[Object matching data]
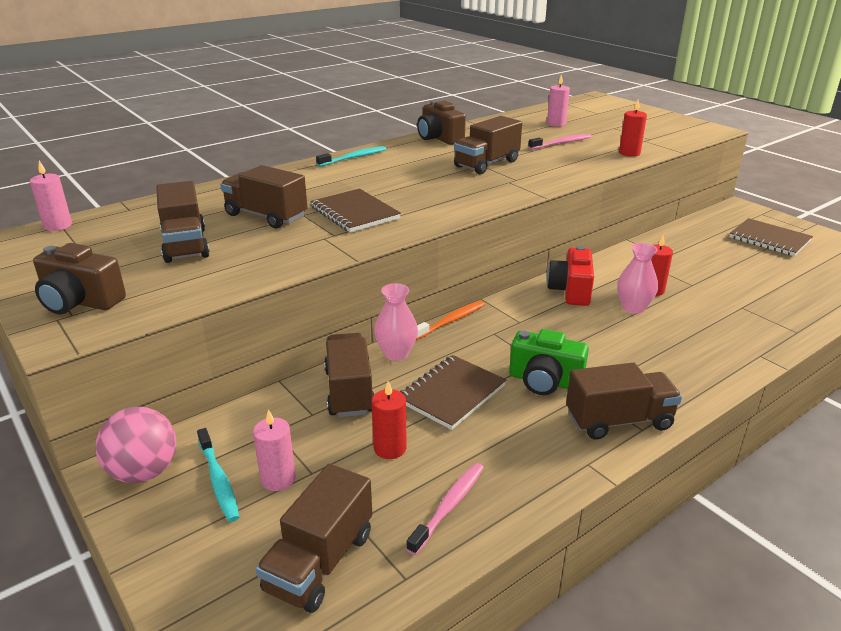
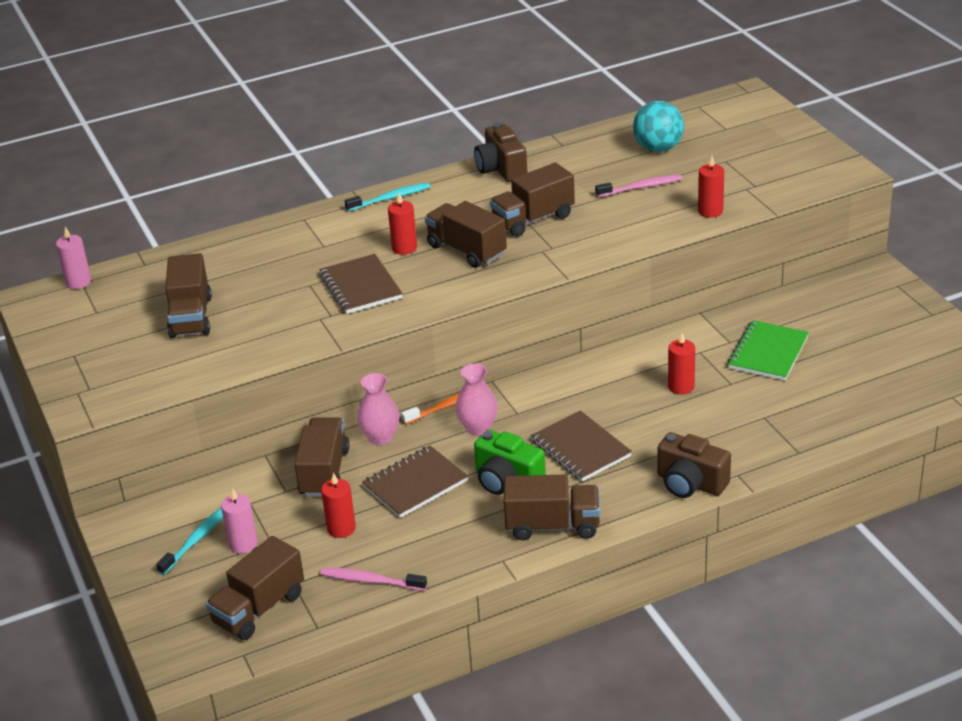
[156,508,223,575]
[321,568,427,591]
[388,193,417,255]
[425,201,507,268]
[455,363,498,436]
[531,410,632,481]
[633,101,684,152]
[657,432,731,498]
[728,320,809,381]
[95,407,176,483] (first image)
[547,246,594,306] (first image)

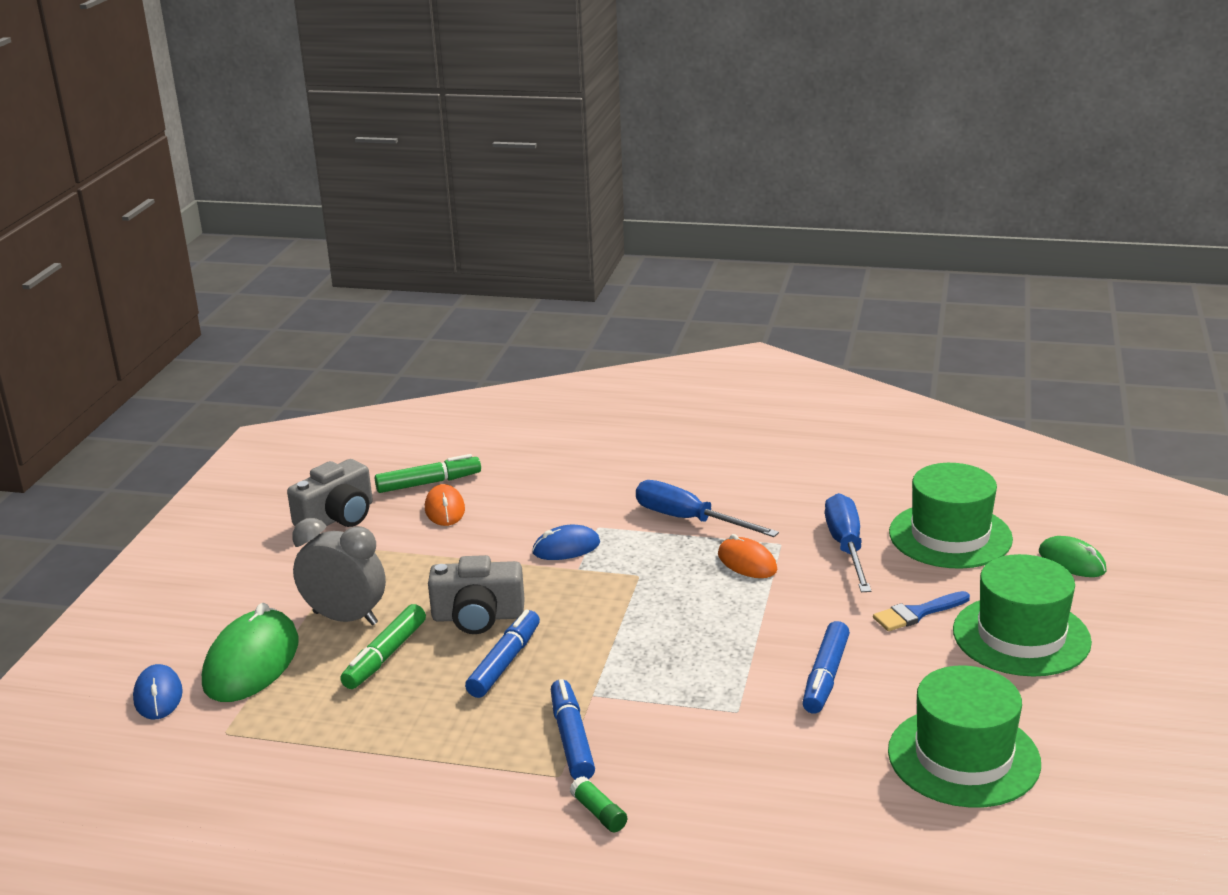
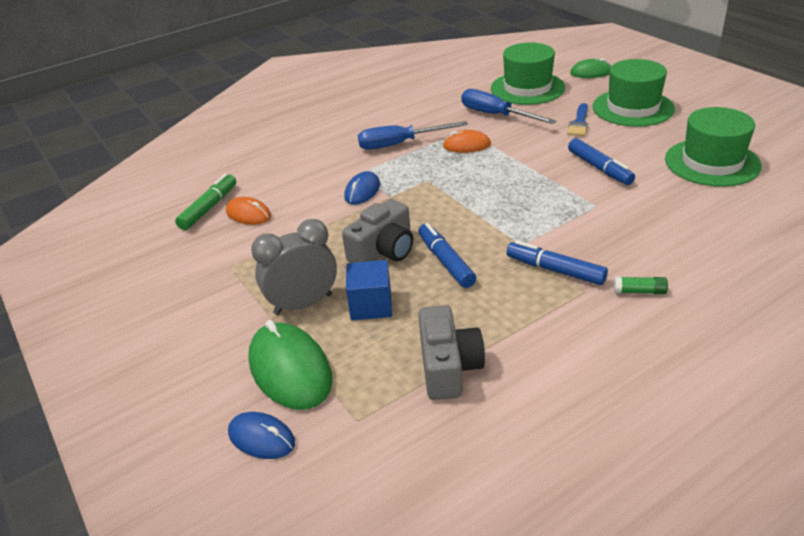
[346,260,392,320]
[418,305,485,400]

Task item
Write out the entries again, word for word. No images.

Exercise answer
[156,508,223,575]
[321,568,427,591]
[388,193,417,255]
[425,201,507,268]
[455,363,498,436]
[531,410,632,481]
[633,101,684,152]
[657,432,731,498]
[728,320,809,381]
[95,407,176,483] (first image)
[547,246,594,306] (first image)

[346,260,392,320]
[418,305,485,400]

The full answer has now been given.